══ DATA EXCERPT ══

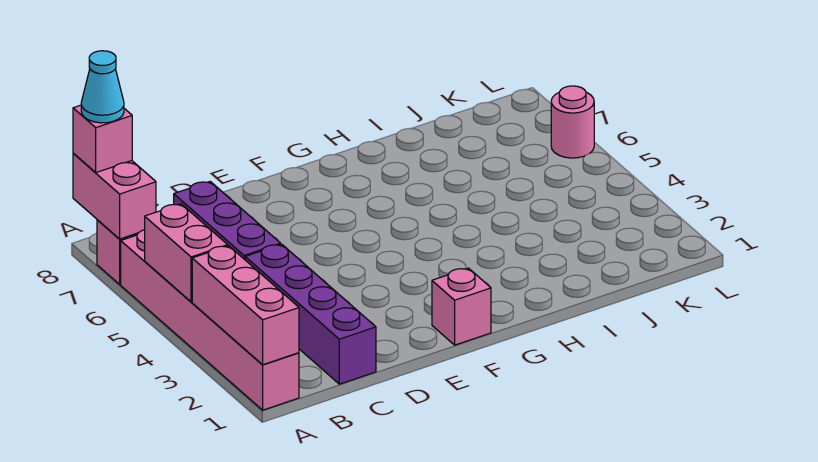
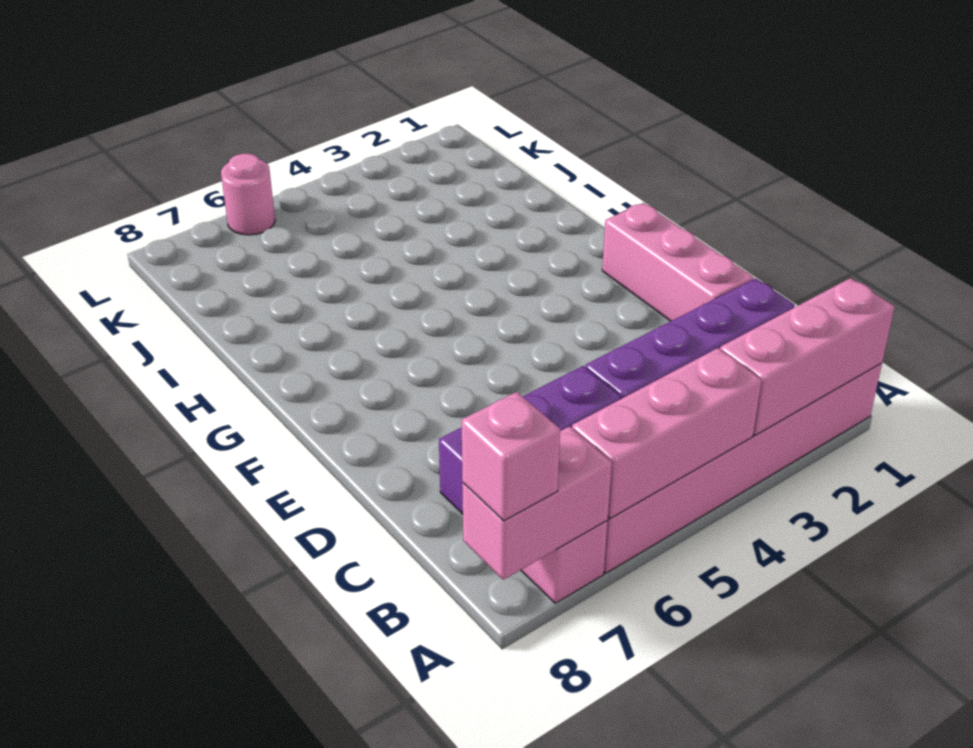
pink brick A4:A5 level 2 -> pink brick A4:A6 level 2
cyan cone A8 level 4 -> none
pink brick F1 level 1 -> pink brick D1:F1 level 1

═══

• [WHAT YOU HAVE TO DO]:
Show every line of the listing in which the string "pink" can be found.

• [TASK OUTPUT]:
pink brick A4:A5 level 2 -> pink brick A4:A6 level 2
pink brick F1 level 1 -> pink brick D1:F1 level 1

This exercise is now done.